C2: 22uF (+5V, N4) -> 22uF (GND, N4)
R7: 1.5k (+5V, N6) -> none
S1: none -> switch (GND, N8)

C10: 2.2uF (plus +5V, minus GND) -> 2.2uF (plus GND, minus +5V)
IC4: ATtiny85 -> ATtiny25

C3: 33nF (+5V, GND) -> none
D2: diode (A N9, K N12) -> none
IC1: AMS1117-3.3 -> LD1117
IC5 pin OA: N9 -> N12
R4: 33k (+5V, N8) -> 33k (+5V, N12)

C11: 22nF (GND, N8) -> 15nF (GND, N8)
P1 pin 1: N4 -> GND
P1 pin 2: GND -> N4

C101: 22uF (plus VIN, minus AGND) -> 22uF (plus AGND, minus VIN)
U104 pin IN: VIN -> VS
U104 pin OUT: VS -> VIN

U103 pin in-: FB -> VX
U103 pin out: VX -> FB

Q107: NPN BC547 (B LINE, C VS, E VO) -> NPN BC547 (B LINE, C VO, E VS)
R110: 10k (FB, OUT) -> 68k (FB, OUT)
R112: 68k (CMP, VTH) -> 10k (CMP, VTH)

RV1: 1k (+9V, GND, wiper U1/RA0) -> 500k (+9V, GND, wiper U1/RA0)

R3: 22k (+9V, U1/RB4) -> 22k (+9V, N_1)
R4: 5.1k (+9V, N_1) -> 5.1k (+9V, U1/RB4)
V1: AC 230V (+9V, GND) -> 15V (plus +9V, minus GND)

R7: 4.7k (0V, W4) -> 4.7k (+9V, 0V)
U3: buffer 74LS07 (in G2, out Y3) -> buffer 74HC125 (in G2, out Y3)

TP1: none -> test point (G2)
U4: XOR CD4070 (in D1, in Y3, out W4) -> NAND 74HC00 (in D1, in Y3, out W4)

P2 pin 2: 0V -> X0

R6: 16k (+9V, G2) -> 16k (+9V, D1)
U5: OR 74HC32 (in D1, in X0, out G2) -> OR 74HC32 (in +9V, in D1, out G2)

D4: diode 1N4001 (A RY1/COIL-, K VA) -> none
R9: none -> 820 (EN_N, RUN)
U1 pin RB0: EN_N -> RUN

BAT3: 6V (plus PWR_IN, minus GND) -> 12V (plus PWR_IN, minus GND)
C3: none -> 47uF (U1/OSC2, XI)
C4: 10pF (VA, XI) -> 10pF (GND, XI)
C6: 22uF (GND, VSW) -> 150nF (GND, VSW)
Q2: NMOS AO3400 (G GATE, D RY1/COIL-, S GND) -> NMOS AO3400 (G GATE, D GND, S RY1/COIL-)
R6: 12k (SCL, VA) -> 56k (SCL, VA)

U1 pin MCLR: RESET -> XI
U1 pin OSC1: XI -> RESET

• _What to produce_
Spot the lines above that mention "none" and copy them.

• _Answer box_
R7: 1.5k (+5V, N6) -> none
S1: none -> switch (GND, N8)
C3: 33nF (+5V, GND) -> none
D2: diode (A N9, K N12) -> none
TP1: none -> test point (G2)
D4: diode 1N4001 (A RY1/COIL-, K VA) -> none
R9: none -> 820 (EN_N, RUN)
C3: none -> 47uF (U1/OSC2, XI)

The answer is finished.